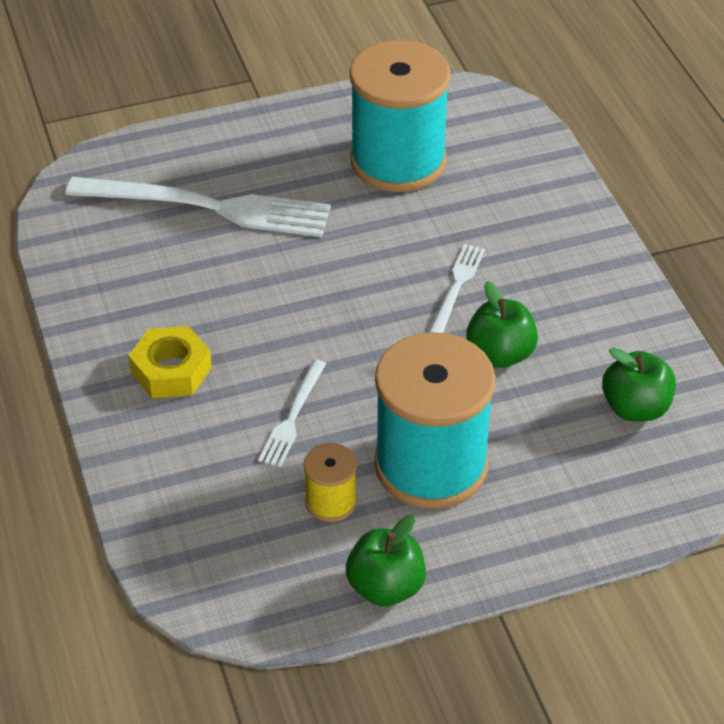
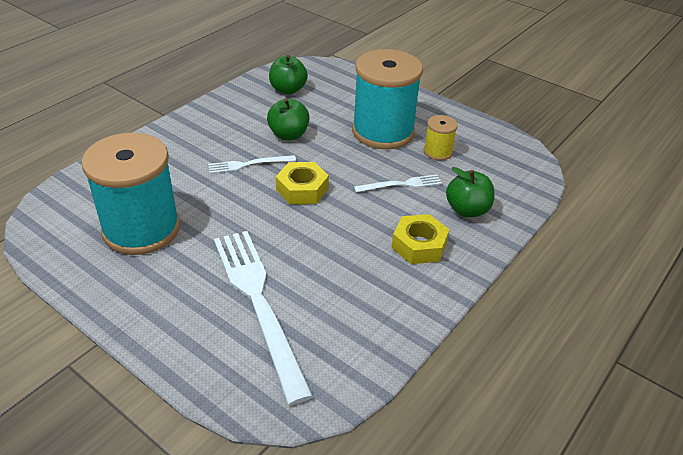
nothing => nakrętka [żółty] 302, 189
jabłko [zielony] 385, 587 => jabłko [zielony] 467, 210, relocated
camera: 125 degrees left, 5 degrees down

▶ _Problem to work on_: A word-for-word copy of the lines from the one with "jabłko [zielony] 385, 587" through the end of the listing is what should be returned.

▶ _Result of the task_:
jabłko [zielony] 385, 587 => jabłko [zielony] 467, 210, relocated
camera: 125 degrees left, 5 degrees down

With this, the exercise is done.